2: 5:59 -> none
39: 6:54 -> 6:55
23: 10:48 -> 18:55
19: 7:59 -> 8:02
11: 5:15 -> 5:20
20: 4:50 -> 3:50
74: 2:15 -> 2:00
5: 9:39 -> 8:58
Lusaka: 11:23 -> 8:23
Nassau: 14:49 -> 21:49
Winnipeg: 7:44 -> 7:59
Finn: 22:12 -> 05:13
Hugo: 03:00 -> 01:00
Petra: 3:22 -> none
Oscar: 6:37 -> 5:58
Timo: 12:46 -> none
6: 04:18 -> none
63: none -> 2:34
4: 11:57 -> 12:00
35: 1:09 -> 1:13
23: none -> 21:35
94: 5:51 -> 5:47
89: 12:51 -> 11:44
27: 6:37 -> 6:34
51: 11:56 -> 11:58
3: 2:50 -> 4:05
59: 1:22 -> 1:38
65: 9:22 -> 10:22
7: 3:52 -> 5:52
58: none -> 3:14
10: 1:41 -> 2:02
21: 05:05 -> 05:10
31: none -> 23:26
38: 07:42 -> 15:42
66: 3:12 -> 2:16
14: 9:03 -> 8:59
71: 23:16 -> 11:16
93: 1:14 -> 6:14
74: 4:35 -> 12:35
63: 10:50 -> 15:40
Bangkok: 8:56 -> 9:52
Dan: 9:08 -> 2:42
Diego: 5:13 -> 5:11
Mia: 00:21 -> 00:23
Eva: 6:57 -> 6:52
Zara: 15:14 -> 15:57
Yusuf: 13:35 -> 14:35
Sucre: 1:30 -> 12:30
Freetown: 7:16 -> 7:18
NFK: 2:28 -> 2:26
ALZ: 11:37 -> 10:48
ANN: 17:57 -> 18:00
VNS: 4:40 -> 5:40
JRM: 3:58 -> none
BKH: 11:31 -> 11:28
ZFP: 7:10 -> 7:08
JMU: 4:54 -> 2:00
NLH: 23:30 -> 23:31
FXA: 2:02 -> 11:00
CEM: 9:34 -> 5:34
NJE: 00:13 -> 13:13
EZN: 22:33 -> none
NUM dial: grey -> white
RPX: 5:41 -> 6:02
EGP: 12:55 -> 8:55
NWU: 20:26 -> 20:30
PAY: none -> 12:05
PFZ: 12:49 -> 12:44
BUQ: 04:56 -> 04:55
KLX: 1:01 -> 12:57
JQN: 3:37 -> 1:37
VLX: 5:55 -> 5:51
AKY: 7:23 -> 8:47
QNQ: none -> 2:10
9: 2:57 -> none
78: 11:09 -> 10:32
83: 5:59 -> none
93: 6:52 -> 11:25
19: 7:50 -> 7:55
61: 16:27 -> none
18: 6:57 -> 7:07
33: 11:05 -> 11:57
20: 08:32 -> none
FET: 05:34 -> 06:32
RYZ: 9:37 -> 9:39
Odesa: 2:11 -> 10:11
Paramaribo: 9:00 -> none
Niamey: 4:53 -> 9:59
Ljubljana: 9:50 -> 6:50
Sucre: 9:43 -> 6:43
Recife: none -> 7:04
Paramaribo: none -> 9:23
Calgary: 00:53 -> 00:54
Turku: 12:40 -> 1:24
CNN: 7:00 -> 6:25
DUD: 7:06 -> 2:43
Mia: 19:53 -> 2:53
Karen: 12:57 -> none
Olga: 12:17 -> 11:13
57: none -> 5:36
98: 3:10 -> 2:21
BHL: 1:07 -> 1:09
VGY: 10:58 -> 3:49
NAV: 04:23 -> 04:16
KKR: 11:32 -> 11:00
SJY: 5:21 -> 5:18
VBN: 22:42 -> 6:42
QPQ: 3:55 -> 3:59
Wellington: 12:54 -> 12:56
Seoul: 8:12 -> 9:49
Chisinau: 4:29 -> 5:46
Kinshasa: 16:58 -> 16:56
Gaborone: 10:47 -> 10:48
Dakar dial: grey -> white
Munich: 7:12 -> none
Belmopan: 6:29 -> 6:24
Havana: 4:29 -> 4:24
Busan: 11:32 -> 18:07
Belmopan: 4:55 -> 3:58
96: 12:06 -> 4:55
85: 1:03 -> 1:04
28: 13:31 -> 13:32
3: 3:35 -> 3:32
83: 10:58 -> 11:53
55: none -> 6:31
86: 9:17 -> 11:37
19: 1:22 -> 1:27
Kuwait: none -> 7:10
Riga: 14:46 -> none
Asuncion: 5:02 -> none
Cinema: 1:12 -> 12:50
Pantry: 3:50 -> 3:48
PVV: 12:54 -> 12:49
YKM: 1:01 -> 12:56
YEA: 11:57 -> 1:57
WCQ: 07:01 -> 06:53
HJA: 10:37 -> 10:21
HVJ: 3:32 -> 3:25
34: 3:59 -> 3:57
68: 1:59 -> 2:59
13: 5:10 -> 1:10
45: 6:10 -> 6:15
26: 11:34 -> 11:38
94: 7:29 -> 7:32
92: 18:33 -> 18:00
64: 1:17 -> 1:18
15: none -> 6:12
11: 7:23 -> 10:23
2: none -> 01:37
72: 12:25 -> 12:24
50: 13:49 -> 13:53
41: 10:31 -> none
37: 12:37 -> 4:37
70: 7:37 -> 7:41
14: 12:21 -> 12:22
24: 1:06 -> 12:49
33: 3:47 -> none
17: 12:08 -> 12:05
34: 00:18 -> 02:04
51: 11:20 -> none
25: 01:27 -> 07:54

===============

Your goal
Write out every line of the listing above, keeping each character as it appears.

Completed task
2: 5:59 -> none
39: 6:54 -> 6:55
23: 10:48 -> 18:55
19: 7:59 -> 8:02
11: 5:15 -> 5:20
20: 4:50 -> 3:50
74: 2:15 -> 2:00
5: 9:39 -> 8:58
Lusaka: 11:23 -> 8:23
Nassau: 14:49 -> 21:49
Winnipeg: 7:44 -> 7:59
Finn: 22:12 -> 05:13
Hugo: 03:00 -> 01:00
Petra: 3:22 -> none
Oscar: 6:37 -> 5:58
Timo: 12:46 -> none
6: 04:18 -> none
63: none -> 2:34
4: 11:57 -> 12:00
35: 1:09 -> 1:13
23: none -> 21:35
94: 5:51 -> 5:47
89: 12:51 -> 11:44
27: 6:37 -> 6:34
51: 11:56 -> 11:58
3: 2:50 -> 4:05
59: 1:22 -> 1:38
65: 9:22 -> 10:22
7: 3:52 -> 5:52
58: none -> 3:14
10: 1:41 -> 2:02
21: 05:05 -> 05:10
31: none -> 23:26
38: 07:42 -> 15:42
66: 3:12 -> 2:16
14: 9:03 -> 8:59
71: 23:16 -> 11:16
93: 1:14 -> 6:14
74: 4:35 -> 12:35
63: 10:50 -> 15:40
Bangkok: 8:56 -> 9:52
Dan: 9:08 -> 2:42
Diego: 5:13 -> 5:11
Mia: 00:21 -> 00:23
Eva: 6:57 -> 6:52
Zara: 15:14 -> 15:57
Yusuf: 13:35 -> 14:35
Sucre: 1:30 -> 12:30
Freetown: 7:16 -> 7:18
NFK: 2:28 -> 2:26
ALZ: 11:37 -> 10:48
ANN: 17:57 -> 18:00
VNS: 4:40 -> 5:40
JRM: 3:58 -> none
BKH: 11:31 -> 11:28
ZFP: 7:10 -> 7:08
JMU: 4:54 -> 2:00
NLH: 23:30 -> 23:31
FXA: 2:02 -> 11:00
CEM: 9:34 -> 5:34
NJE: 00:13 -> 13:13
EZN: 22:33 -> none
NUM dial: grey -> white
RPX: 5:41 -> 6:02
EGP: 12:55 -> 8:55
NWU: 20:26 -> 20:30
PAY: none -> 12:05
PFZ: 12:49 -> 12:44
BUQ: 04:56 -> 04:55
KLX: 1:01 -> 12:57
JQN: 3:37 -> 1:37
VLX: 5:55 -> 5:51
AKY: 7:23 -> 8:47
QNQ: none -> 2:10
9: 2:57 -> none
78: 11:09 -> 10:32
83: 5:59 -> none
93: 6:52 -> 11:25
19: 7:50 -> 7:55
61: 16:27 -> none
18: 6:57 -> 7:07
33: 11:05 -> 11:57
20: 08:32 -> none
FET: 05:34 -> 06:32
RYZ: 9:37 -> 9:39
Odesa: 2:11 -> 10:11
Paramaribo: 9:00 -> none
Niamey: 4:53 -> 9:59
Ljubljana: 9:50 -> 6:50
Sucre: 9:43 -> 6:43
Recife: none -> 7:04
Paramaribo: none -> 9:23
Calgary: 00:53 -> 00:54
Turku: 12:40 -> 1:24
CNN: 7:00 -> 6:25
DUD: 7:06 -> 2:43
Mia: 19:53 -> 2:53
Karen: 12:57 -> none
Olga: 12:17 -> 11:13
57: none -> 5:36
98: 3:10 -> 2:21
BHL: 1:07 -> 1:09
VGY: 10:58 -> 3:49
NAV: 04:23 -> 04:16
KKR: 11:32 -> 11:00
SJY: 5:21 -> 5:18
VBN: 22:42 -> 6:42
QPQ: 3:55 -> 3:59
Wellington: 12:54 -> 12:56
Seoul: 8:12 -> 9:49
Chisinau: 4:29 -> 5:46
Kinshasa: 16:58 -> 16:56
Gaborone: 10:47 -> 10:48
Dakar dial: grey -> white
Munich: 7:12 -> none
Belmopan: 6:29 -> 6:24
Havana: 4:29 -> 4:24
Busan: 11:32 -> 18:07
Belmopan: 4:55 -> 3:58
96: 12:06 -> 4:55
85: 1:03 -> 1:04
28: 13:31 -> 13:32
3: 3:35 -> 3:32
83: 10:58 -> 11:53
55: none -> 6:31
86: 9:17 -> 11:37
19: 1:22 -> 1:27
Kuwait: none -> 7:10
Riga: 14:46 -> none
Asuncion: 5:02 -> none
Cinema: 1:12 -> 12:50
Pantry: 3:50 -> 3:48
PVV: 12:54 -> 12:49
YKM: 1:01 -> 12:56
YEA: 11:57 -> 1:57
WCQ: 07:01 -> 06:53
HJA: 10:37 -> 10:21
HVJ: 3:32 -> 3:25
34: 3:59 -> 3:57
68: 1:59 -> 2:59
13: 5:10 -> 1:10
45: 6:10 -> 6:15
26: 11:34 -> 11:38
94: 7:29 -> 7:32
92: 18:33 -> 18:00
64: 1:17 -> 1:18
15: none -> 6:12
11: 7:23 -> 10:23
2: none -> 01:37
72: 12:25 -> 12:24
50: 13:49 -> 13:53
41: 10:31 -> none
37: 12:37 -> 4:37
70: 7:37 -> 7:41
14: 12:21 -> 12:22
24: 1:06 -> 12:49
33: 3:47 -> none
17: 12:08 -> 12:05
34: 00:18 -> 02:04
51: 11:20 -> none
25: 01:27 -> 07:54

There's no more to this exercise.